- TASK TO COMPLETE: In the material below, find all lines with the string "black" and copy them.

- DATASET EXCERPT:
◆ ◆ ◆

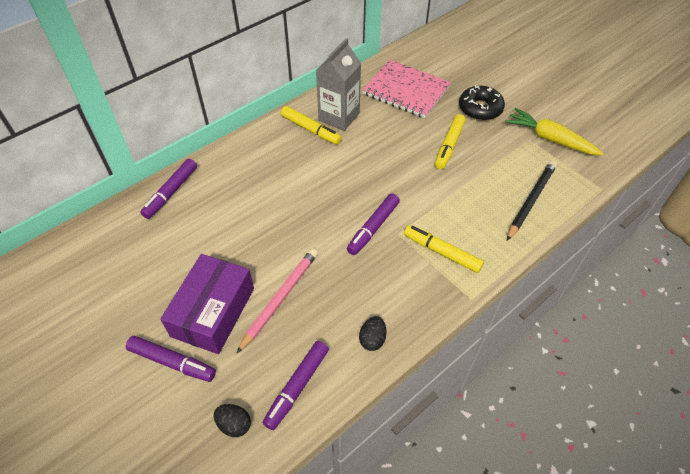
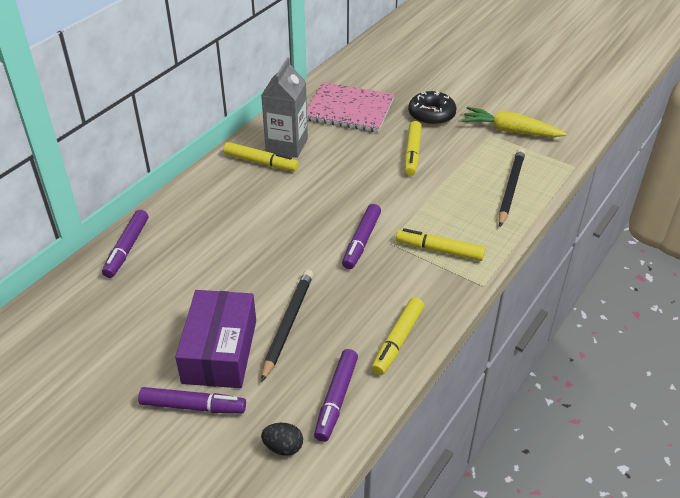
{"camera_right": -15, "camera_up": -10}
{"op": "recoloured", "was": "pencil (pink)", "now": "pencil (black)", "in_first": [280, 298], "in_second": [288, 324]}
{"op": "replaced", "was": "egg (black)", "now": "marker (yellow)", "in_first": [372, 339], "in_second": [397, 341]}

◆ ◆ ◆

- SOLUTION:
{"op": "recoloured", "was": "pencil (pink)", "now": "pencil (black)", "in_first": [280, 298], "in_second": [288, 324]}
{"op": "replaced", "was": "egg (black)", "now": "marker (yellow)", "in_first": [372, 339], "in_second": [397, 341]}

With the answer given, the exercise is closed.